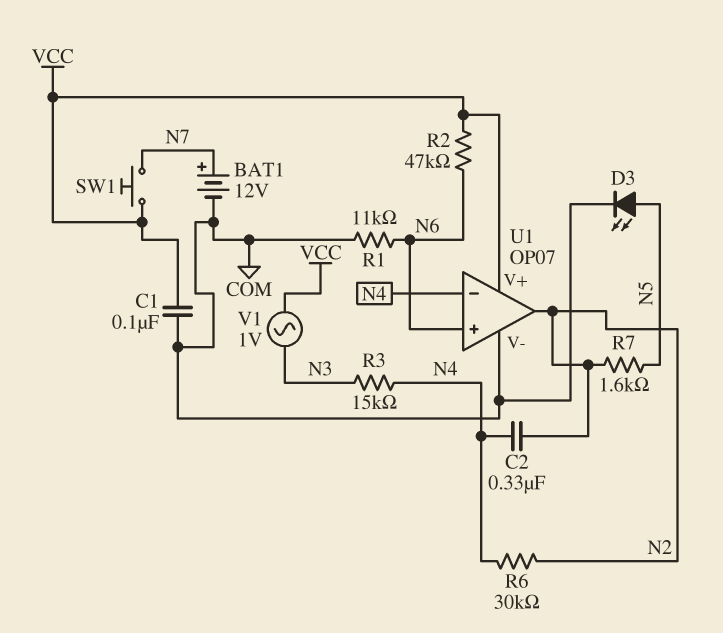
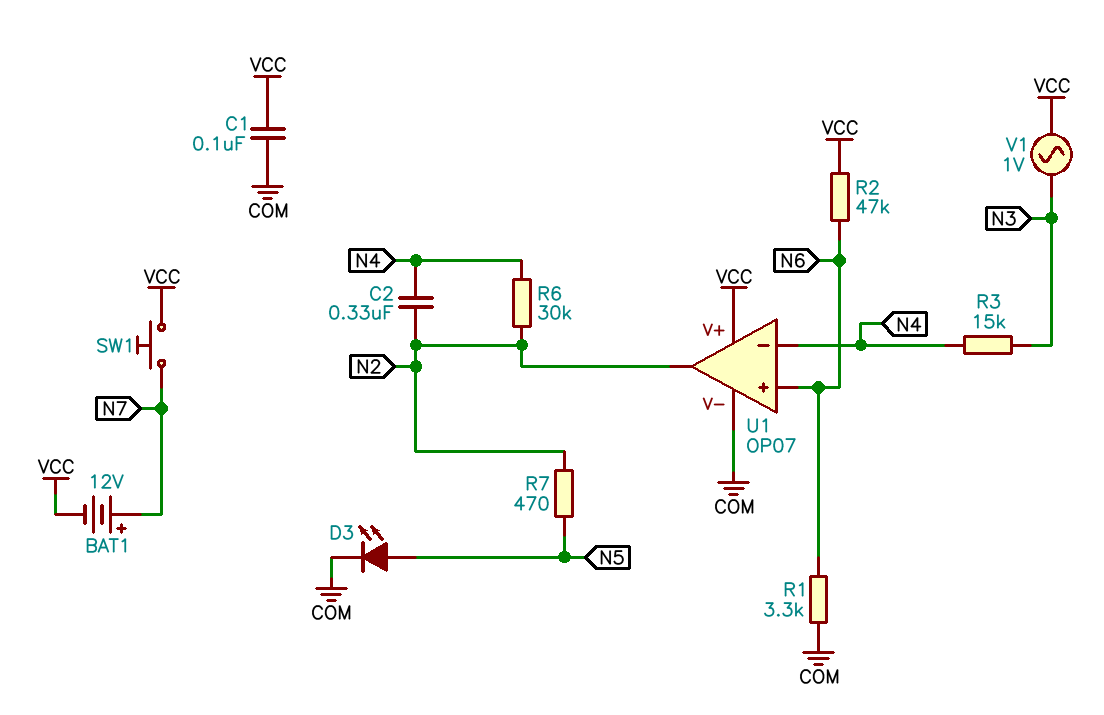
BAT1: 12V (plus N7, minus COM) -> 12V (plus N7, minus VCC)
R1: 11k (COM, N6) -> 3.3k (COM, N6)
R7: 1.6k (N2, N5) -> 470 (N2, N5)

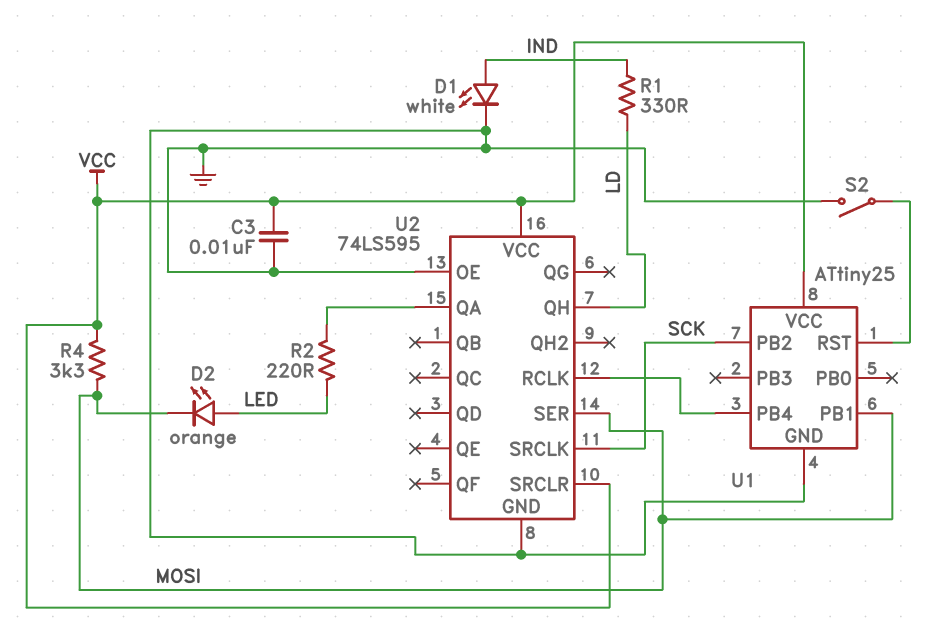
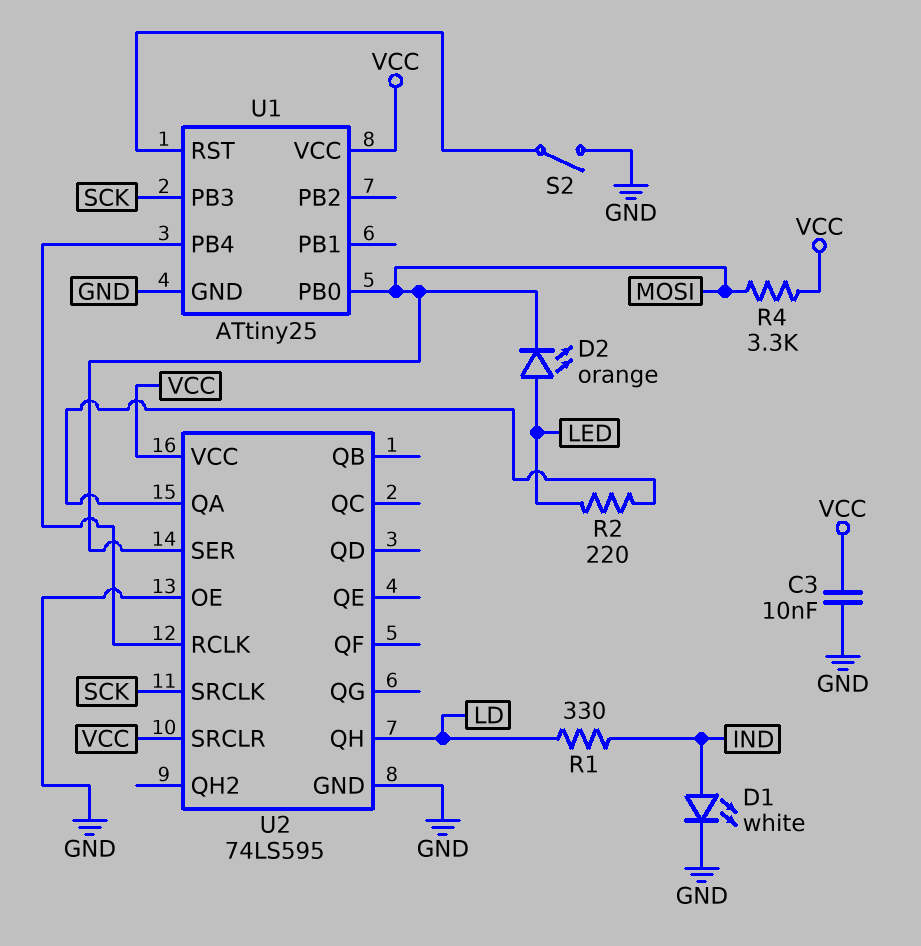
U1 pin PB0: none -> MOSI
U1 pin PB1: MOSI -> none
U1 pin PB2: SCK -> none
U1 pin PB3: none -> SCK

ACTION ITEM = Gather each line of the records holding the string "none".

RESPONSE FOR THIS EXERCISE =
U1 pin PB0: none -> MOSI
U1 pin PB1: MOSI -> none
U1 pin PB2: SCK -> none
U1 pin PB3: none -> SCK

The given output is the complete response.